Locate each line in the rows below that contains the string "tuplet", matching case exactly, and copy those lines out in full.

Saved entries

========

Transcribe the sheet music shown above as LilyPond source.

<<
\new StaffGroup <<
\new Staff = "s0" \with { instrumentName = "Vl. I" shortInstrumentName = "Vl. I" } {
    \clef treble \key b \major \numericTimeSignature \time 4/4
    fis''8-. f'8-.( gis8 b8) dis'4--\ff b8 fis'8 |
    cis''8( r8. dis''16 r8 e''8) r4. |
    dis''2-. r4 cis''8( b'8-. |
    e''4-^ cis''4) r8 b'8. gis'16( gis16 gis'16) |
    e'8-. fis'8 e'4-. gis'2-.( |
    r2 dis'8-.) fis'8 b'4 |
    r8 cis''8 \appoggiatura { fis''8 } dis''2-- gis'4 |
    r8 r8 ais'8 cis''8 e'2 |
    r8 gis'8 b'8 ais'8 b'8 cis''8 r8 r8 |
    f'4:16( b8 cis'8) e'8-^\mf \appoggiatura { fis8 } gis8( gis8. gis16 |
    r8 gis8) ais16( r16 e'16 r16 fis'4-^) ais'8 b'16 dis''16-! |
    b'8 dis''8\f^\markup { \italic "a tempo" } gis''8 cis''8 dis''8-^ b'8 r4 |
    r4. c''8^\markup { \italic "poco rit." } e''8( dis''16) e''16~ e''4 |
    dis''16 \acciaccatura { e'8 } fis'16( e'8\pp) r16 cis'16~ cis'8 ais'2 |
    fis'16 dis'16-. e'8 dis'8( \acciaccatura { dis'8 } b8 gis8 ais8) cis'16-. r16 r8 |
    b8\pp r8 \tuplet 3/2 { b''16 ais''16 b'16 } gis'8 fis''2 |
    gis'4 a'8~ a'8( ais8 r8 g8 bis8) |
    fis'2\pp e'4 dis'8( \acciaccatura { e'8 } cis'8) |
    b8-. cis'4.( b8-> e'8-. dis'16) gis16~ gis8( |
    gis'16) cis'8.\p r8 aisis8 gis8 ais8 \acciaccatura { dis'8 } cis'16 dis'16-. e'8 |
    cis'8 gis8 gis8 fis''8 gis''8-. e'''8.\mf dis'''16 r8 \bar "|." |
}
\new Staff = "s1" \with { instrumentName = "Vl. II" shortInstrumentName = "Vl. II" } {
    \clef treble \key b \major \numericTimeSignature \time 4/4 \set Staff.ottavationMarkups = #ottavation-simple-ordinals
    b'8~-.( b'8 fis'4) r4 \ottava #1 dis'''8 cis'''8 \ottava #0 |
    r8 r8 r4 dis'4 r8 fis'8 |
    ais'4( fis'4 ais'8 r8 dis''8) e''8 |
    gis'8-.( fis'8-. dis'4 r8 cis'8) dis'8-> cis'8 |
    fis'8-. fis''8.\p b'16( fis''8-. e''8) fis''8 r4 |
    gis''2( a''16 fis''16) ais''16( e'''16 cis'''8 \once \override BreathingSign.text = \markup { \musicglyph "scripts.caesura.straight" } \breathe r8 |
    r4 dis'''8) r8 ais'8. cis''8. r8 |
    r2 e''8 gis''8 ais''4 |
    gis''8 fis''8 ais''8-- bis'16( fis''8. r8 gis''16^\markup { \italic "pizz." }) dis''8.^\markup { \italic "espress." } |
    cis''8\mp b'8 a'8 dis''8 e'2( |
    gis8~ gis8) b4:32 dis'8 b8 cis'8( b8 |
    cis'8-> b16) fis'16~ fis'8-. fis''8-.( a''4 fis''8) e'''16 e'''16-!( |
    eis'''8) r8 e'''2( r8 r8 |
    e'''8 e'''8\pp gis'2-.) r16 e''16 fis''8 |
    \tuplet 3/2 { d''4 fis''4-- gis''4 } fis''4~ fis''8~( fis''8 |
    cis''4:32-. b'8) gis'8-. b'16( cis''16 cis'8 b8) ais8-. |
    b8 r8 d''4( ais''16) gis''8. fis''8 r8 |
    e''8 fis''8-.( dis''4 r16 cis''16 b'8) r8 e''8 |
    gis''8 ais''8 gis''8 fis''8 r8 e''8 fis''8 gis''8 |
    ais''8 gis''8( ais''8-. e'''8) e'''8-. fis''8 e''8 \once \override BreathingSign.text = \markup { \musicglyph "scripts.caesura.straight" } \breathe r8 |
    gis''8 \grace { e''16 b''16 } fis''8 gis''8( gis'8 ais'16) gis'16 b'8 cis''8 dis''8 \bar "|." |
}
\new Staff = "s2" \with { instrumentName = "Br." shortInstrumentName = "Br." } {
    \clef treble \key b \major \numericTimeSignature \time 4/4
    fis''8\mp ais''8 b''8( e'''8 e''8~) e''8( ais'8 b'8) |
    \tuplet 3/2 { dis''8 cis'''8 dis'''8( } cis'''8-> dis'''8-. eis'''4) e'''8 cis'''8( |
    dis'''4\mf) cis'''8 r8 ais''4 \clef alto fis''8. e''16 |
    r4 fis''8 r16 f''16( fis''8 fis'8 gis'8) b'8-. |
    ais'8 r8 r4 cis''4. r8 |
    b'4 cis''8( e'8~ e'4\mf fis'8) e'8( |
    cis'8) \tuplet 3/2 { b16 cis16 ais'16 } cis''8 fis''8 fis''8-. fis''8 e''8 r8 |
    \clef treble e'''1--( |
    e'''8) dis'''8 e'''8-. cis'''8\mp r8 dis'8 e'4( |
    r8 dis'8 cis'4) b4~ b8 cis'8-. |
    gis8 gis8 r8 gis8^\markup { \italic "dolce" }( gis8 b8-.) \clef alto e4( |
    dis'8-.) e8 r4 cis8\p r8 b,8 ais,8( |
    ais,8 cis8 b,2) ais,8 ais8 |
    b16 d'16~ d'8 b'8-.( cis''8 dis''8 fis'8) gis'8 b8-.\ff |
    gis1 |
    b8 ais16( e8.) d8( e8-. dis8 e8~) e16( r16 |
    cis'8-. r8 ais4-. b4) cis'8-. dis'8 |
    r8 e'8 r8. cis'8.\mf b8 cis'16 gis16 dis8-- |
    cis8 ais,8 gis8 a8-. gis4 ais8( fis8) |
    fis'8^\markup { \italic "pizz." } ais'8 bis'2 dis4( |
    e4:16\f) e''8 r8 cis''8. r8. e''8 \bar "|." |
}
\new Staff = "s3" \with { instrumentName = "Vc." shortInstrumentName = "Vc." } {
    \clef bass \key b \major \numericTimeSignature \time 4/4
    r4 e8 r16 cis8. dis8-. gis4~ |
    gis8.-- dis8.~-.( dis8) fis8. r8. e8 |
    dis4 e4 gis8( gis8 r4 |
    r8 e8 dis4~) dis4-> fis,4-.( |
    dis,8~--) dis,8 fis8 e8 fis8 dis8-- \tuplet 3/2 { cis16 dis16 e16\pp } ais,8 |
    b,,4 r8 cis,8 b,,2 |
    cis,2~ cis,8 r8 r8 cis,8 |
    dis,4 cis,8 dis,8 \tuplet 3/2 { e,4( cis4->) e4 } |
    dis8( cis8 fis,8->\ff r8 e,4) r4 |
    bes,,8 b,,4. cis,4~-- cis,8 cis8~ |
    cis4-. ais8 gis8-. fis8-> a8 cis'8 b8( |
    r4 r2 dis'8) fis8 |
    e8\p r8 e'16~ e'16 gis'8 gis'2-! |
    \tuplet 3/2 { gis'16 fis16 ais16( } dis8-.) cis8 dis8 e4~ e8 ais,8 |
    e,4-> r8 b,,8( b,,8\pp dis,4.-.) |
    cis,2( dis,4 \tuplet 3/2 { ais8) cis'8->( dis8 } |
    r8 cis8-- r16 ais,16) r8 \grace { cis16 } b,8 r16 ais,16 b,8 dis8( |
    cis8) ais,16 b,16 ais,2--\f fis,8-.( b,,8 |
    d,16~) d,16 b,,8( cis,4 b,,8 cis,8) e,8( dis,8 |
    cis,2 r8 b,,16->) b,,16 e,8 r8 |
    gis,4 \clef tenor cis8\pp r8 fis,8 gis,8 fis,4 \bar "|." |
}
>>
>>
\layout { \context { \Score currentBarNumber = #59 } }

========

- **SOLUTION**:
    b8\pp r8 \tuplet 3/2 { b''16 ais''16 b'16 } gis'8 fis''2 |
    \tuplet 3/2 { d''4 fis''4-- gis''4 } fis''4~ fis''8~( fis''8 |
    \tuplet 3/2 { dis''8 cis'''8 dis'''8( } cis'''8-> dis'''8-. eis'''4) e'''8 cis'''8( |
    cis'8) \tuplet 3/2 { b16 cis16 ais'16 } cis''8 fis''8 fis''8-. fis''8 e''8 r8 |
    dis,8~--) dis,8 fis8 e8 fis8 dis8-- \tuplet 3/2 { cis16 dis16 e16\pp } ais,8 |
    dis,4 cis,8 dis,8 \tuplet 3/2 { e,4( cis4->) e4 } |
    \tuplet 3/2 { gis'16 fis16 ais16( } dis8-.) cis8 dis8 e4~ e8 ais,8 |
    cis,2( dis,4 \tuplet 3/2 { ais8) cis'8->( dis8 } |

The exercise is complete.